• **Objetivo do exercício**:
Reúna todas as linhas da listagem abaixo em que aparece a palavra "blonde". Diferencie maiúsculas de minúsculas.

• **Listagem de origem**:
═══
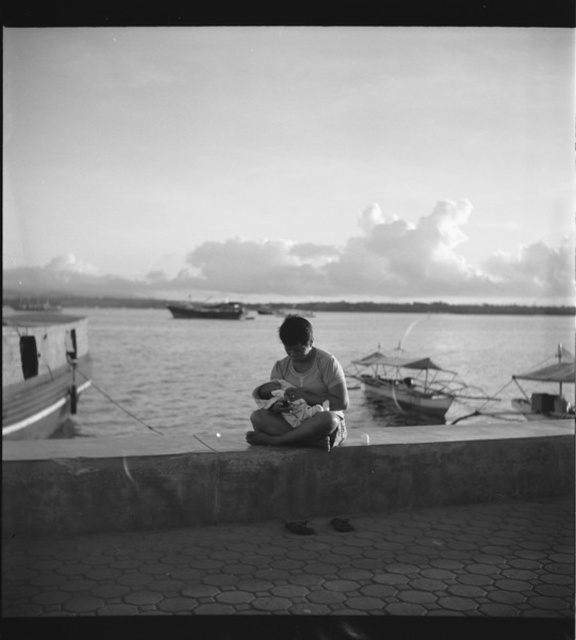
Question: Is smooth water at center to the right of wooden boat at left from the viewer's perspective?

Choices:
 (A) yes
 (B) no

Answer: (A)

Question: Which point is farther to the camera?

Choices:
 (A) smooth water at center
 (B) soft skin baby at center
 (C) wooden boat at center

Answer: (C)

Question: Does smooth concrete ledge at center have a greater width compared to wooden boat at left?

Choices:
 (A) no
 (B) yes

Answer: (A)

Question: Which is farther from the smooth skin woman at center?

Choices:
 (A) wooden boat at left
 (B) smooth concrete ledge at center
 (C) smooth wooden boat at right

Answer: (C)

Question: Which object is farther from the camera taking this photo?

Choices:
 (A) smooth concrete ledge at center
 (B) smooth wooden boat at center

Answer: (B)

Question: Is smooth concrete ledge at center positioned in front of smooth wooden boat at center?

Choices:
 (A) yes
 (B) no

Answer: (A)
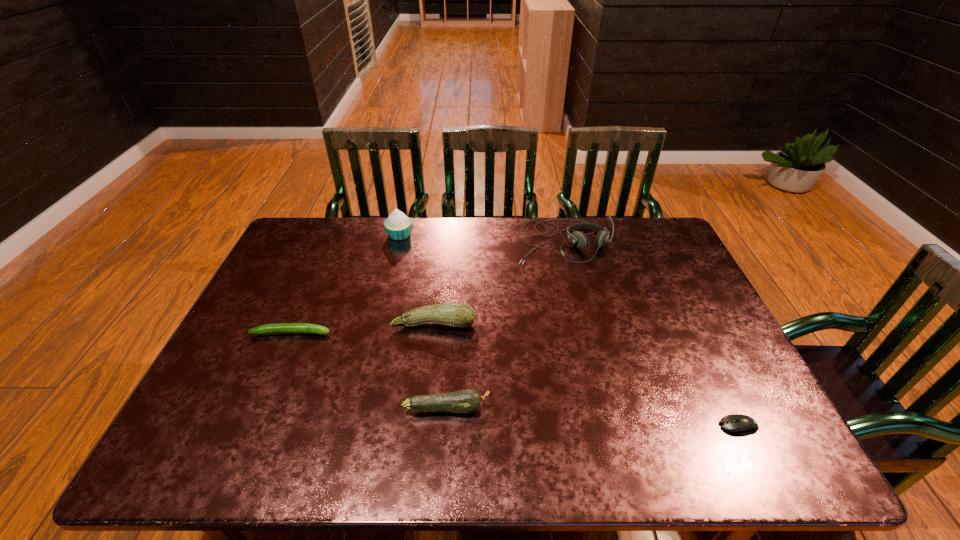
In order to click on zucchini that is the closest to the leftmost zucchini in this screenshot , I will do `click(453, 314)`.

Where is `zucchini that can be found as the third closest to the tallest object`? zucchini that can be found as the third closest to the tallest object is located at coordinates (x=469, y=400).

Find the location of a particular element. The width and height of the screenshot is (960, 540). vacant region that satisfies the following two spatial constraints: 1. on the outer surface of the second object from right to left; 2. at the blossom end of the third shortest object is located at coordinates (604, 408).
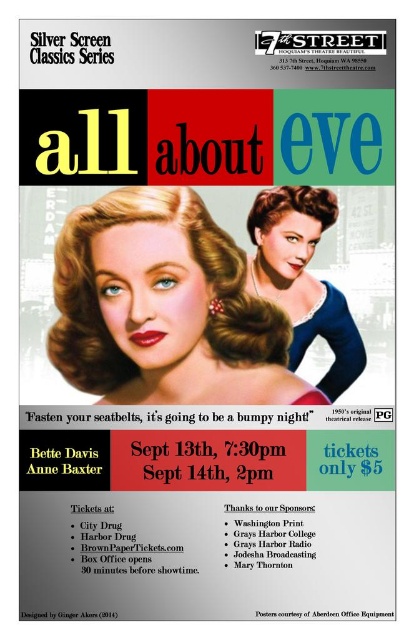
You are an actor in a play and you need to choose between wearing the matte blonde hair at center or the blue satin dress at center for your costume. Based on their sizes, which one would you pick if you want the larger item?

The matte blonde hair at center is bigger than the blue satin dress at center, so you should choose the matte blonde hair at center if you want the larger item.

You are designing a layout for a promotional poster and need to ensure that the elements at the center are balanced. Given that the matte blonde hair at center and the blue satin dress at center are both central elements, which one should you adjust to make the design more balanced if you want to maintain their central positions?

The matte blonde hair at center is wider than the blue satin dress at center. To balance the design while keeping them centered, you should adjust the blue satin dress at center to be wider or reduce the width of the matte blonde hair at center.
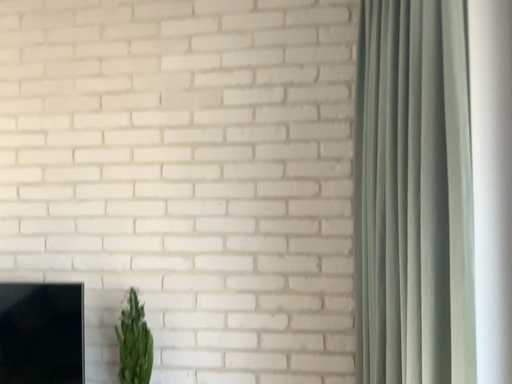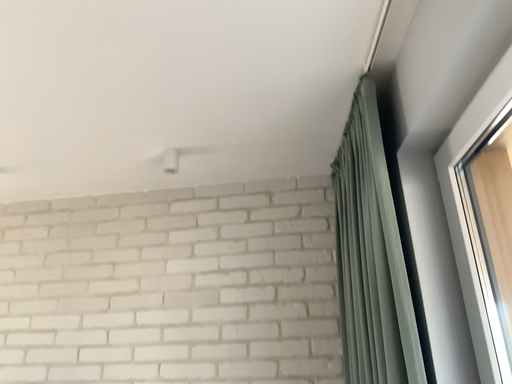
Question: Which way did the camera rotate in the video?

Choices:
 (A) rotated upward
 (B) rotated downward

Answer: (A)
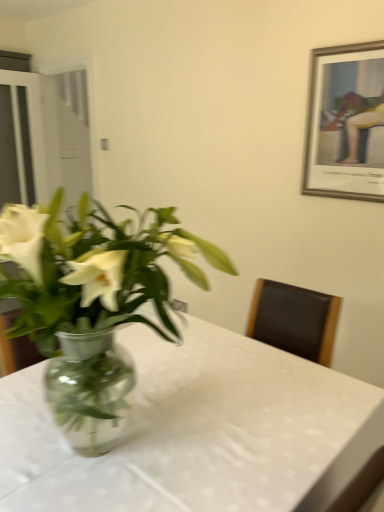
Where is `vacant point above transparent glass table at center (from a real-world perspective)`? vacant point above transparent glass table at center (from a real-world perspective) is located at coordinates (190, 402).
═══
• **Solução abaixo**:
You are an actor in a play and you need to choose between wearing the matte blonde hair at center or the blue satin dress at center for your costume. Based on their sizes, which one would you pick if you want the larger item?
The matte blonde hair at center is bigger than the blue satin dress at center, so you should choose the matte blonde hair at center if you want the larger item.
You are designing a layout for a promotional poster and need to ensure that the elements at the center are balanced. Given that the matte blonde hair at center and the blue satin dress at center are both central elements, which one should you adjust to make the design more balanced if you want to maintain their central positions?
The matte blonde hair at center is wider than the blue satin dress at center. To balance the design while keeping them centered, you should adjust the blue satin dress at center to be wider or reduce the width of the matte blonde hair at center.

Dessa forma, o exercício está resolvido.